◆ **Goal of the exercise**
Reproduce every entry exactly and leave its pictures out.

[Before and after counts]
----------
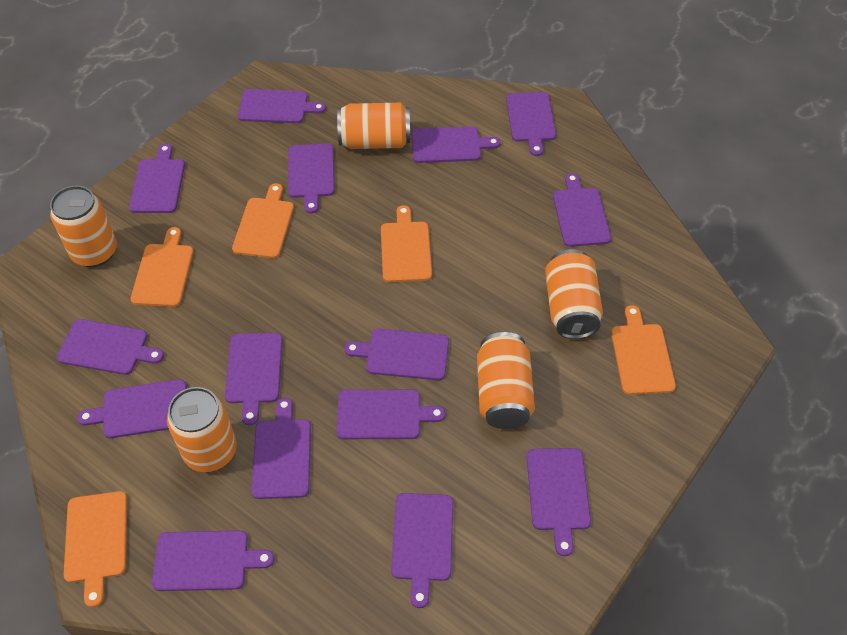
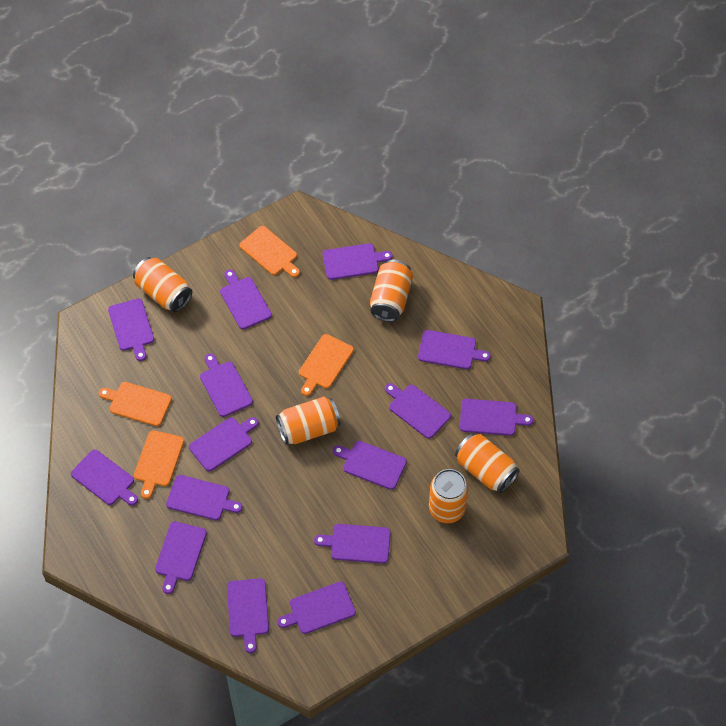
orange cutting board: [64,491,127,607] [130,227,194,307] [232,183,294,258] [381,205,432,282] [611,305,676,395] = 5 -> [99,382,172,426] [134,430,184,499] [240,226,300,277] [299,334,354,396] = 4

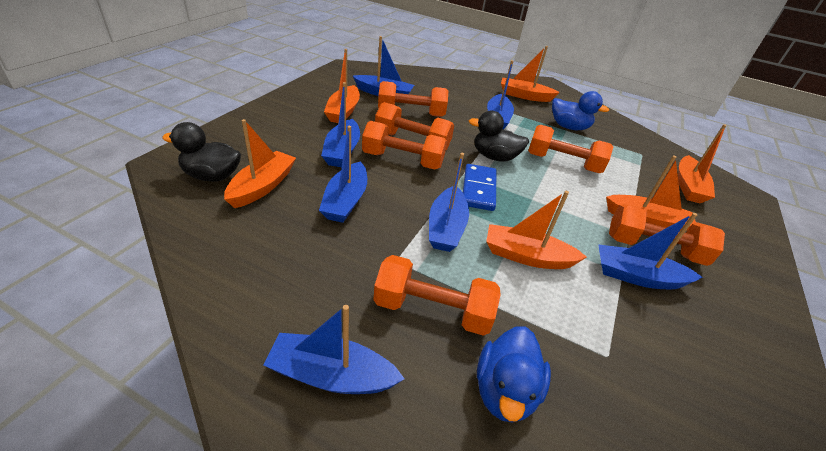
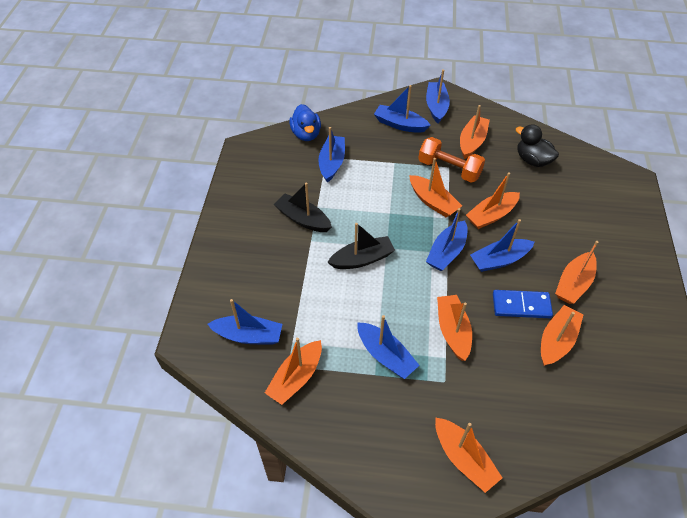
black boat: none = 0 -> [274,183,332,232] [327,223,395,269] = 2
black duck: [162,122,241,182] [469,111,529,162] = 2 -> [515,124,559,167] = 1
blue duck: [477,326,551,423] [552,91,609,130] = 2 -> [289,104,321,141] = 1
orange boat: [224,119,296,208] [324,49,360,123] [486,191,587,269] [501,46,560,102] [606,155,696,231] [678,124,727,203] = 6 -> [265,338,322,405] [409,158,462,217] [435,417,502,493] [437,295,472,361] [460,105,490,159] [466,172,520,229] [541,305,583,366] [555,241,598,304] = 8
orange dumbbell: [362,121,447,170] [373,255,501,336] [375,102,454,150] [378,81,448,117] [528,125,613,173] [609,203,725,266] = 6 -> [418,137,485,183] = 1

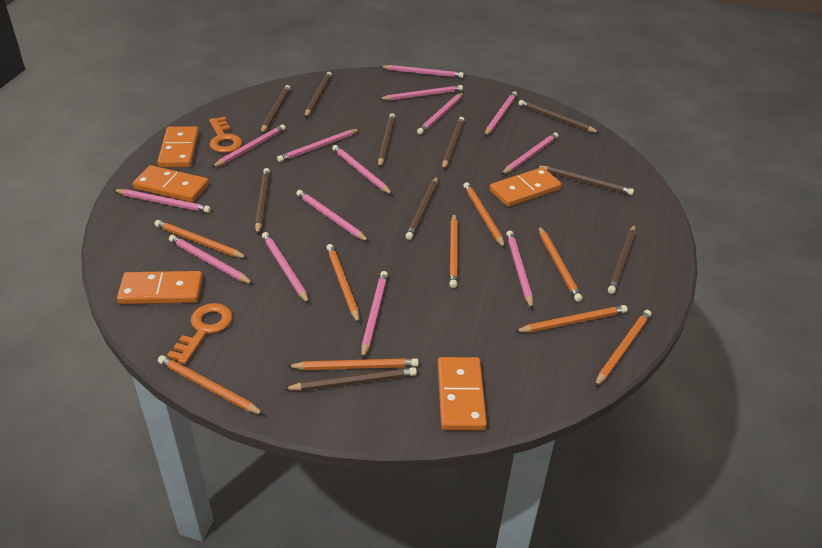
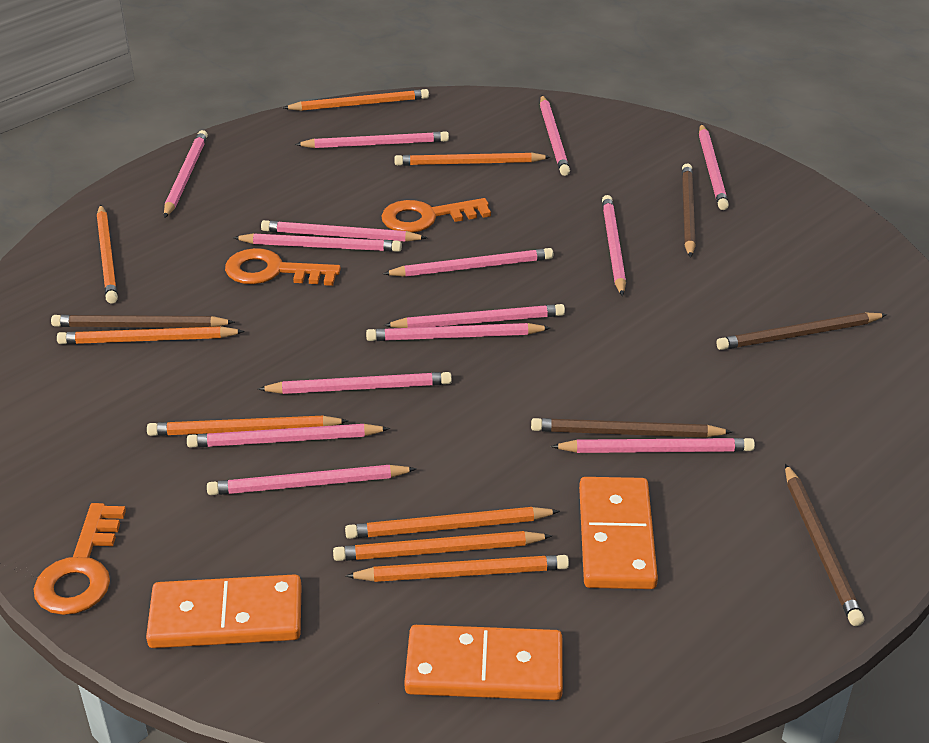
brown pencil: [255,168,270,235] [261,85,291,134] [284,367,417,391] [305,72,332,118] [378,113,395,168] [406,176,438,240] [442,117,464,170] [519,100,600,133] [536,166,634,195] [608,224,635,294] = 10 -> [51,315,235,328] [531,418,732,438] [682,163,696,258] [716,312,887,350] [785,464,864,626] = 5
orange domino: [117,271,203,304] [133,165,209,202] [157,126,199,167] [438,357,487,430] [490,167,561,207] = 5 -> [146,574,302,648] [404,625,563,700] [579,477,658,589] = 3
orange key: [167,303,233,364] [209,117,242,153] = 2 -> [34,503,126,615] [225,248,341,286] [381,198,491,233] = 3
orange pencil: [154,220,247,258] [158,355,264,415] [287,358,419,370] [326,244,360,323] [449,213,458,288] [463,182,505,248] [514,305,628,333] [538,226,582,302] [595,310,651,387] = 9 -> [57,326,245,344] [97,205,118,304] [147,416,348,436] [283,89,429,111] [333,531,552,561] [345,507,560,539] [346,555,569,582] [394,152,550,166] = 8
----------
◆ **Expected output**
orange cutting board: [64,491,127,607] [130,227,194,307] [232,183,294,258] [381,205,432,282] [611,305,676,395] = 5 -> [99,382,172,426] [134,430,184,499] [240,226,300,277] [299,334,354,396] = 4

black boat: none = 0 -> [274,183,332,232] [327,223,395,269] = 2
black duck: [162,122,241,182] [469,111,529,162] = 2 -> [515,124,559,167] = 1
blue duck: [477,326,551,423] [552,91,609,130] = 2 -> [289,104,321,141] = 1
orange boat: [224,119,296,208] [324,49,360,123] [486,191,587,269] [501,46,560,102] [606,155,696,231] [678,124,727,203] = 6 -> [265,338,322,405] [409,158,462,217] [435,417,502,493] [437,295,472,361] [460,105,490,159] [466,172,520,229] [541,305,583,366] [555,241,598,304] = 8
orange dumbbell: [362,121,447,170] [373,255,501,336] [375,102,454,150] [378,81,448,117] [528,125,613,173] [609,203,725,266] = 6 -> [418,137,485,183] = 1

brown pencil: [255,168,270,235] [261,85,291,134] [284,367,417,391] [305,72,332,118] [378,113,395,168] [406,176,438,240] [442,117,464,170] [519,100,600,133] [536,166,634,195] [608,224,635,294] = 10 -> [51,315,235,328] [531,418,732,438] [682,163,696,258] [716,312,887,350] [785,464,864,626] = 5
orange domino: [117,271,203,304] [133,165,209,202] [157,126,199,167] [438,357,487,430] [490,167,561,207] = 5 -> [146,574,302,648] [404,625,563,700] [579,477,658,589] = 3
orange key: [167,303,233,364] [209,117,242,153] = 2 -> [34,503,126,615] [225,248,341,286] [381,198,491,233] = 3
orange pencil: [154,220,247,258] [158,355,264,415] [287,358,419,370] [326,244,360,323] [449,213,458,288] [463,182,505,248] [514,305,628,333] [538,226,582,302] [595,310,651,387] = 9 -> [57,326,245,344] [97,205,118,304] [147,416,348,436] [283,89,429,111] [333,531,552,561] [345,507,560,539] [346,555,569,582] [394,152,550,166] = 8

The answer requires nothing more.